DATA RECORDS Block Start

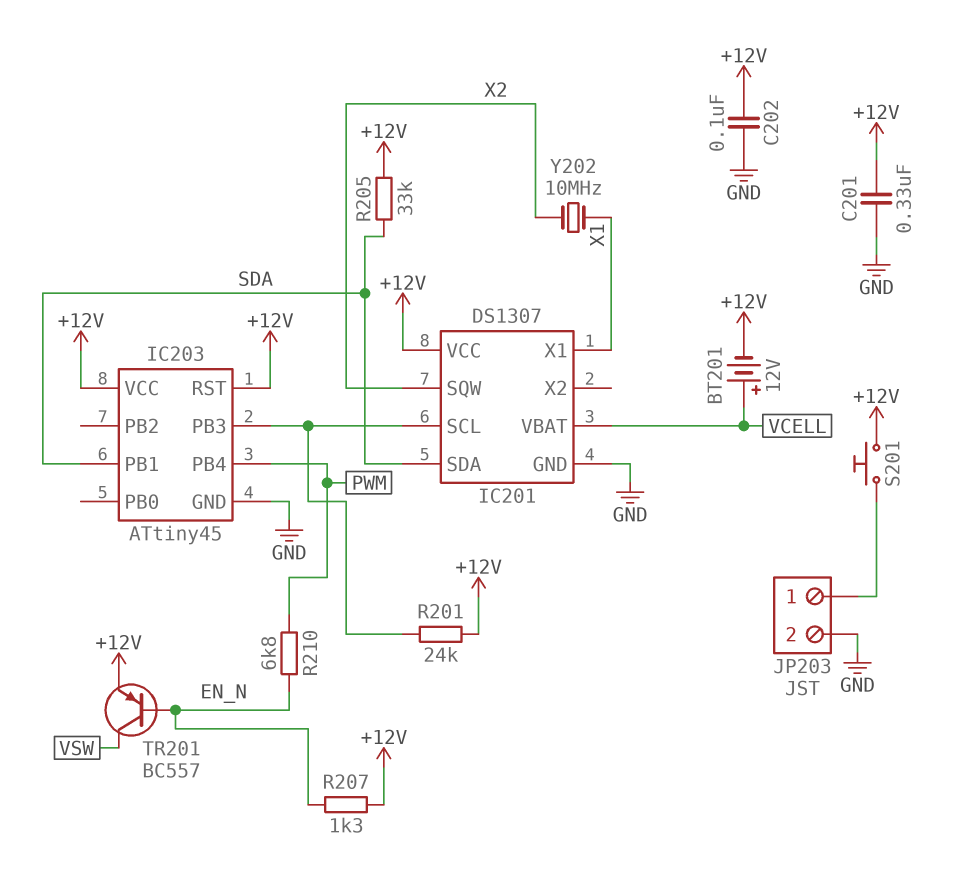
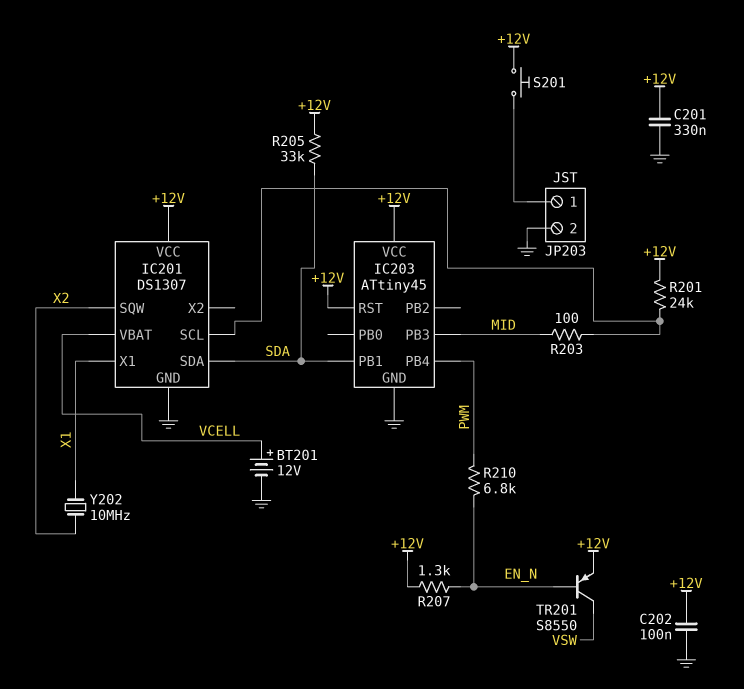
BT201: 12V (plus VCELL, minus +12V) -> 12V (plus VCELL, minus GND)
IC203 pin PB3: IC201/SCL -> MID
R203: none -> 100 (IC201/SCL, MID)
TR201: PNP BC557 (B EN_N, C VSW, E +12V) -> PNP S8550 (B EN_N, C VSW, E +12V)

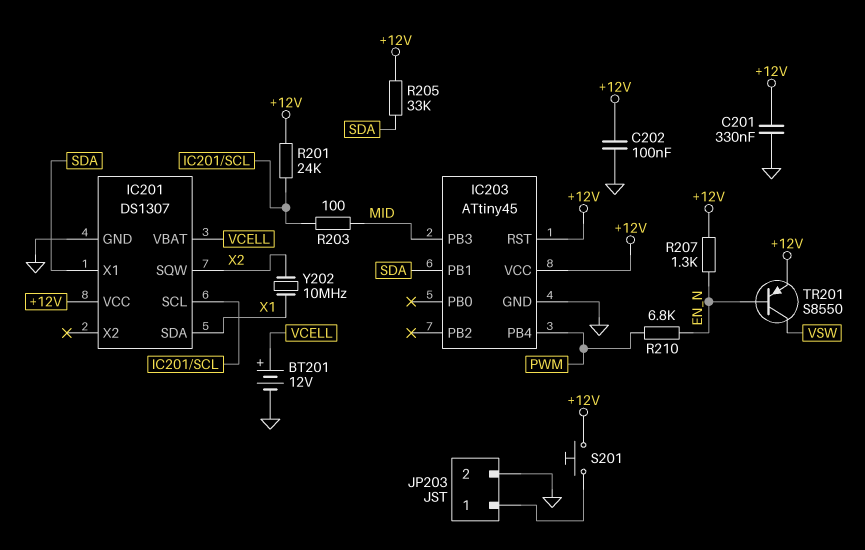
IC201 pin SDA: SDA -> X1
IC201 pin X1: X1 -> SDA

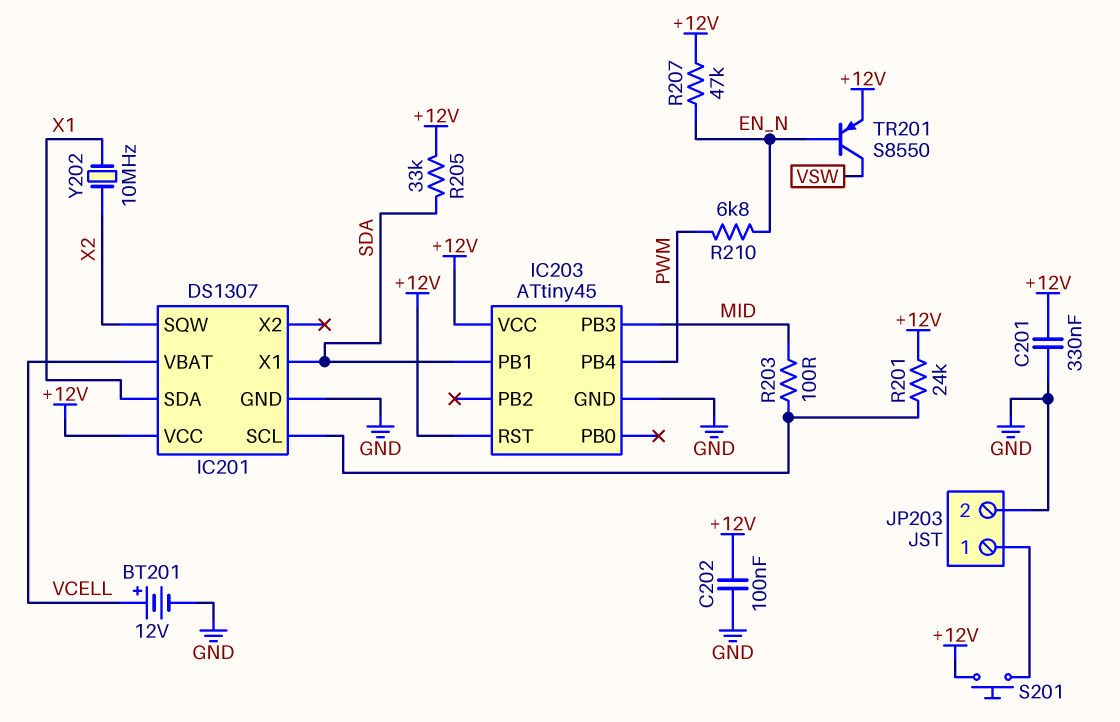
R207: 1.3k (+12V, EN_N) -> 47k (+12V, EN_N)

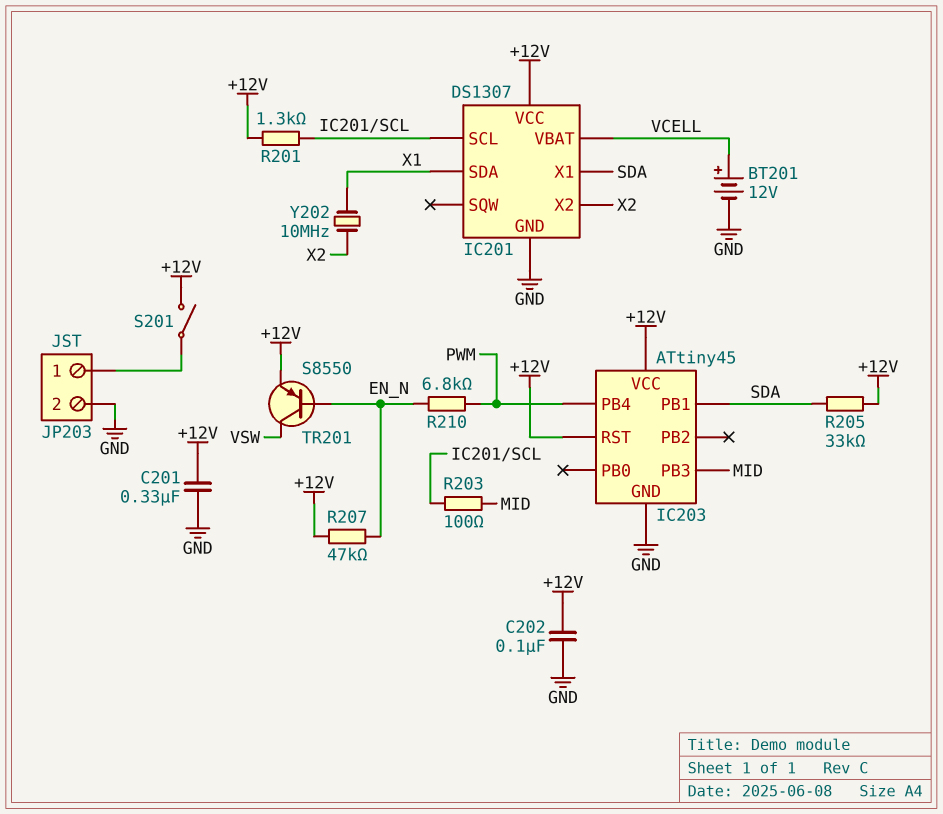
IC201 pin SQW: X2 -> none
IC201 pin X2: none -> X2
R201: 24k (+12V, IC201/SCL) -> 1.3k (+12V, IC201/SCL)
S201: button (+12V, JP203/1) -> switch (+12V, JP203/1)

DATA RECORDS Block End

_TASK PROMPT:_ Transcribe all of the records above character for character. Exclude the pictures.

_TASK SOLUTION:_
BT201: 12V (plus VCELL, minus +12V) -> 12V (plus VCELL, minus GND)
IC203 pin PB3: IC201/SCL -> MID
R203: none -> 100 (IC201/SCL, MID)
TR201: PNP BC557 (B EN_N, C VSW, E +12V) -> PNP S8550 (B EN_N, C VSW, E +12V)

IC201 pin SDA: SDA -> X1
IC201 pin X1: X1 -> SDA

R207: 1.3k (+12V, EN_N) -> 47k (+12V, EN_N)

IC201 pin SQW: X2 -> none
IC201 pin X2: none -> X2
R201: 24k (+12V, IC201/SCL) -> 1.3k (+12V, IC201/SCL)
S201: button (+12V, JP203/1) -> switch (+12V, JP203/1)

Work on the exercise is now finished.